- **HOW TO COMPLETE THIS TASK**: Each entry must be output exactly as it appears.

- **INPUT DATA**:
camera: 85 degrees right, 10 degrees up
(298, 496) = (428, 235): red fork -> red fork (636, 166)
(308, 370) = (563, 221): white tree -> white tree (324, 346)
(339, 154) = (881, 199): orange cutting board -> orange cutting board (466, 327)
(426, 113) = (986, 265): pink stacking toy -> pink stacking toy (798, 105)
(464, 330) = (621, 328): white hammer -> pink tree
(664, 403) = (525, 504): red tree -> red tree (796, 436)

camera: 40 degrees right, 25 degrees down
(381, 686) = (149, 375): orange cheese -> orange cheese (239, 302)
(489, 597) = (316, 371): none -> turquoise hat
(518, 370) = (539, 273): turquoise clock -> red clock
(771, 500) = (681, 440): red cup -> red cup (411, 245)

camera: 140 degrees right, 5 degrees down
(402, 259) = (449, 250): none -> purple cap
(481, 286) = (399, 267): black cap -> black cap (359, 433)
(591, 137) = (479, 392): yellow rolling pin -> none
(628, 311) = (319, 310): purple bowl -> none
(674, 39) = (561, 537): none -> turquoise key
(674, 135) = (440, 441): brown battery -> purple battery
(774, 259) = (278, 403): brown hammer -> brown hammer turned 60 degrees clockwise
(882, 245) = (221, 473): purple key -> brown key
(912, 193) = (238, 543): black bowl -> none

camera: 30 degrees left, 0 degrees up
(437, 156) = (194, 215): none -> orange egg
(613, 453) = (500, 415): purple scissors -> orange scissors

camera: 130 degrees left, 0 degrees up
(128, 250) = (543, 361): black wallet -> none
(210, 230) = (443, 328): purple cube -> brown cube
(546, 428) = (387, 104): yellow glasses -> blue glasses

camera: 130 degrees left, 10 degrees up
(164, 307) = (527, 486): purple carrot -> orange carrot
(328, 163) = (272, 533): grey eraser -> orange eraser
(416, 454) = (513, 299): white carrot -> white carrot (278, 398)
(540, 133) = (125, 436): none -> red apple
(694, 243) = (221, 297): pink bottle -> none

- **SOLVED PROBLEM**:
camera: 85 degrees right, 10 degrees up
(298, 496) = (428, 235): red fork -> red fork (636, 166)
(308, 370) = (563, 221): white tree -> white tree (324, 346)
(339, 154) = (881, 199): orange cutting board -> orange cutting board (466, 327)
(426, 113) = (986, 265): pink stacking toy -> pink stacking toy (798, 105)
(464, 330) = (621, 328): white hammer -> pink tree
(664, 403) = (525, 504): red tree -> red tree (796, 436)

camera: 40 degrees right, 25 degrees down
(381, 686) = (149, 375): orange cheese -> orange cheese (239, 302)
(489, 597) = (316, 371): none -> turquoise hat
(518, 370) = (539, 273): turquoise clock -> red clock
(771, 500) = (681, 440): red cup -> red cup (411, 245)

camera: 140 degrees right, 5 degrees down
(402, 259) = (449, 250): none -> purple cap
(481, 286) = (399, 267): black cap -> black cap (359, 433)
(591, 137) = (479, 392): yellow rolling pin -> none
(628, 311) = (319, 310): purple bowl -> none
(674, 39) = (561, 537): none -> turquoise key
(674, 135) = (440, 441): brown battery -> purple battery
(774, 259) = (278, 403): brown hammer -> brown hammer turned 60 degrees clockwise
(882, 245) = (221, 473): purple key -> brown key
(912, 193) = (238, 543): black bowl -> none

camera: 30 degrees left, 0 degrees up
(437, 156) = (194, 215): none -> orange egg
(613, 453) = (500, 415): purple scissors -> orange scissors

camera: 130 degrees left, 0 degrees up
(128, 250) = (543, 361): black wallet -> none
(210, 230) = (443, 328): purple cube -> brown cube
(546, 428) = (387, 104): yellow glasses -> blue glasses

camera: 130 degrees left, 10 degrees up
(164, 307) = (527, 486): purple carrot -> orange carrot
(328, 163) = (272, 533): grey eraser -> orange eraser
(416, 454) = (513, 299): white carrot -> white carrot (278, 398)
(540, 133) = (125, 436): none -> red apple
(694, 243) = (221, 297): pink bottle -> none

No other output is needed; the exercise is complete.